**Exercise details**
An exact restatement of the data below, with the pictures removed, is the required answer.

(Data shown)

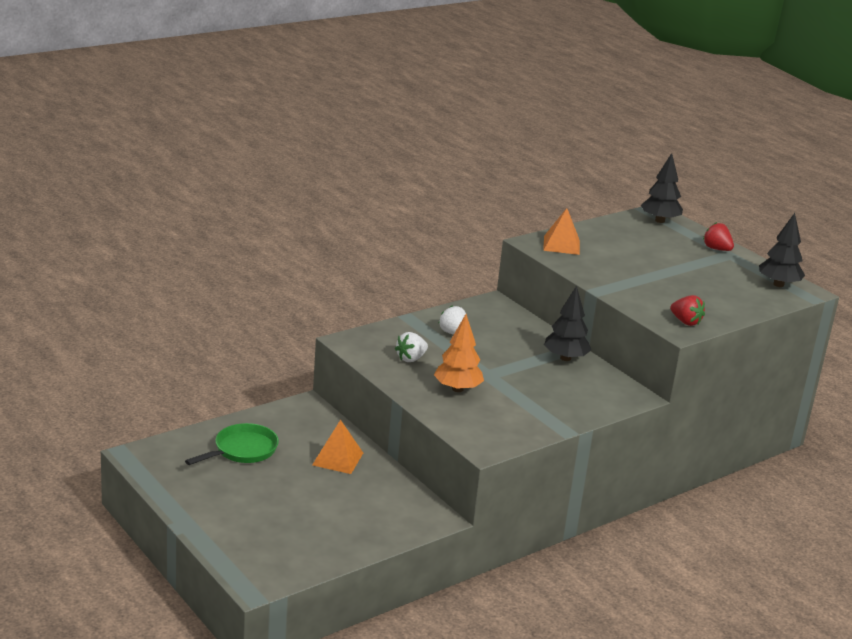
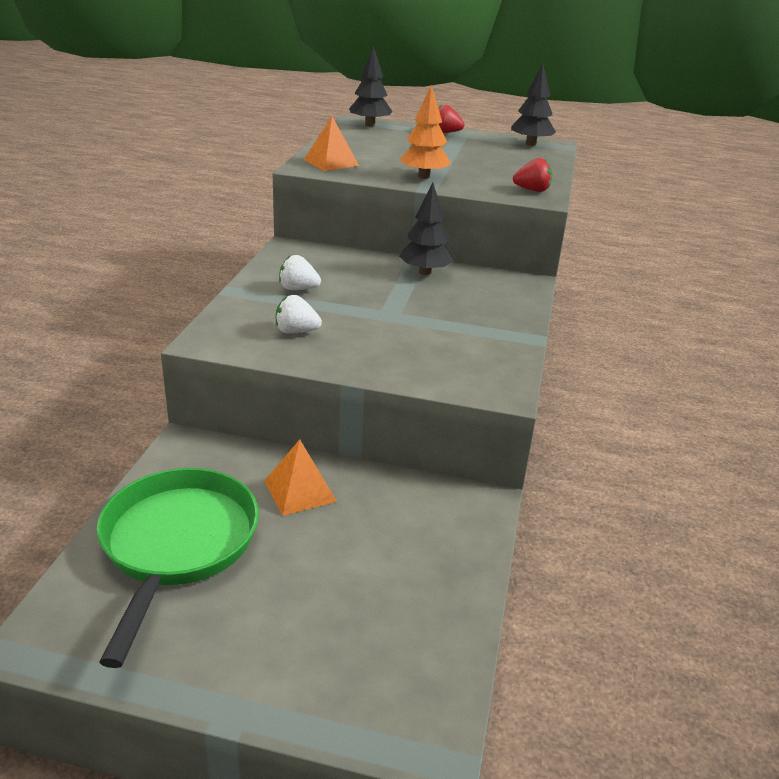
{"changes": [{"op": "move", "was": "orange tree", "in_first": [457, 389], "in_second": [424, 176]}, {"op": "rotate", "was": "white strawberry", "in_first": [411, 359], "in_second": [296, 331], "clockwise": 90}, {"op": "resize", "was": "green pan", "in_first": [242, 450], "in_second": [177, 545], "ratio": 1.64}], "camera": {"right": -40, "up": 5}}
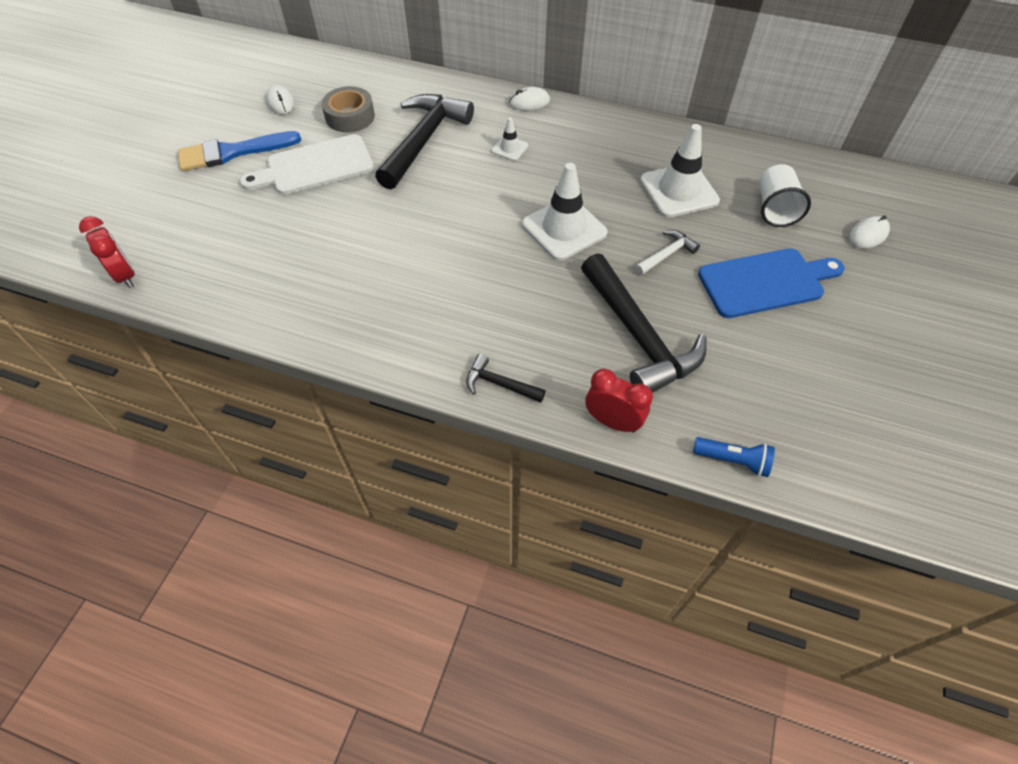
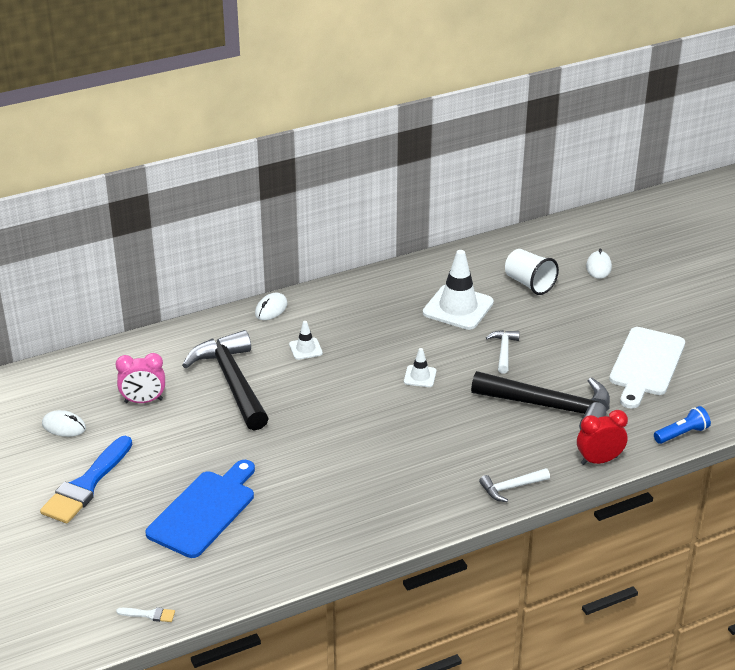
{"changes": [{"op": "move", "was": "white cutting board", "in_first": [315, 166], "in_second": [646, 365]}, {"op": "move", "was": "blue cutting board", "in_first": [765, 282], "in_second": [204, 511]}, {"op": "replace", "was": "red clock", "now": "white brush", "in_first": [125, 275], "in_second": [149, 614]}, {"op": "replace", "was": "grey tape", "now": "pink clock", "in_first": [350, 116], "in_second": [143, 401]}, {"op": "recolor", "was": "black hammer", "now": "white hammer", "in_first": [499, 384], "in_second": [511, 488]}, {"op": "resize", "was": "white traffic cone", "in_first": [564, 229], "in_second": [420, 376], "ratio": 0.49}], "camera": {"right": -45, "up": -20}}
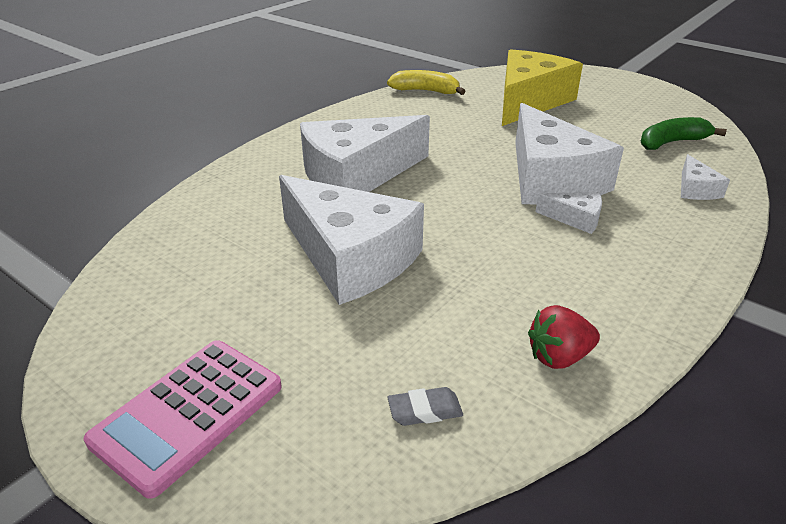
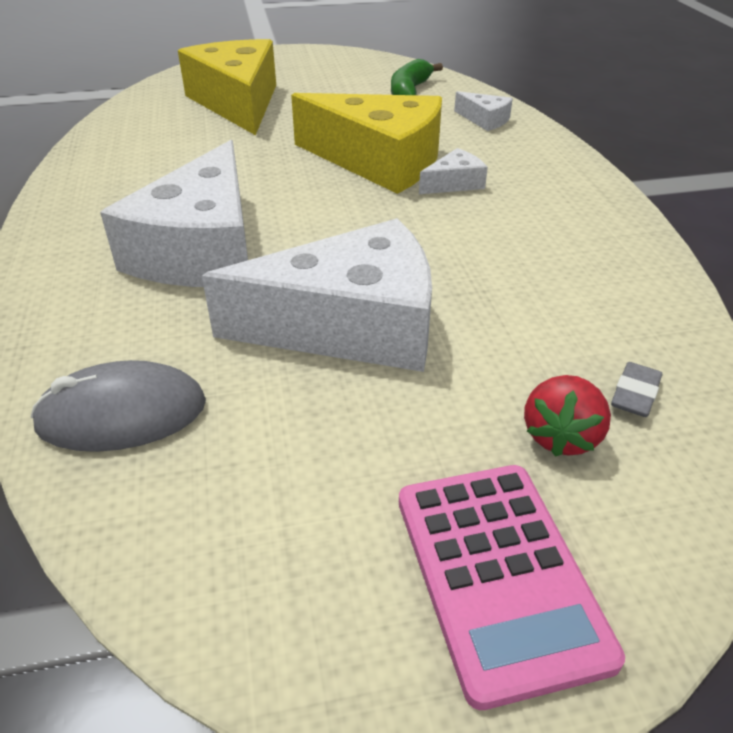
{"changes": [{"op": "delete", "was": "yellow banana", "in_first": [425, 91]}, {"op": "insert", "now": "grey mouse", "in_second": [122, 414]}, {"op": "move", "was": "red strawberry", "in_first": [559, 357], "in_second": [561, 436]}, {"op": "recolor", "was": "white cheese", "now": "yellow cheese", "in_first": [550, 179], "in_second": [379, 161]}], "camera": {"right": -50, "up": 5}}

(End Data shown)

**Answer box**
{"changes": [{"op": "move", "was": "orange tree", "in_first": [457, 389], "in_second": [424, 176]}, {"op": "rotate", "was": "white strawberry", "in_first": [411, 359], "in_second": [296, 331], "clockwise": 90}, {"op": "resize", "was": "green pan", "in_first": [242, 450], "in_second": [177, 545], "ratio": 1.64}], "camera": {"right": -40, "up": 5}}
{"changes": [{"op": "move", "was": "white cutting board", "in_first": [315, 166], "in_second": [646, 365]}, {"op": "move", "was": "blue cutting board", "in_first": [765, 282], "in_second": [204, 511]}, {"op": "replace", "was": "red clock", "now": "white brush", "in_first": [125, 275], "in_second": [149, 614]}, {"op": "replace", "was": "grey tape", "now": "pink clock", "in_first": [350, 116], "in_second": [143, 401]}, {"op": "recolor", "was": "black hammer", "now": "white hammer", "in_first": [499, 384], "in_second": [511, 488]}, {"op": "resize", "was": "white traffic cone", "in_first": [564, 229], "in_second": [420, 376], "ratio": 0.49}], "camera": {"right": -45, "up": -20}}
{"changes": [{"op": "delete", "was": "yellow banana", "in_first": [425, 91]}, {"op": "insert", "now": "grey mouse", "in_second": [122, 414]}, {"op": "move", "was": "red strawberry", "in_first": [559, 357], "in_second": [561, 436]}, {"op": "recolor", "was": "white cheese", "now": "yellow cheese", "in_first": [550, 179], "in_second": [379, 161]}], "camera": {"right": -50, "up": 5}}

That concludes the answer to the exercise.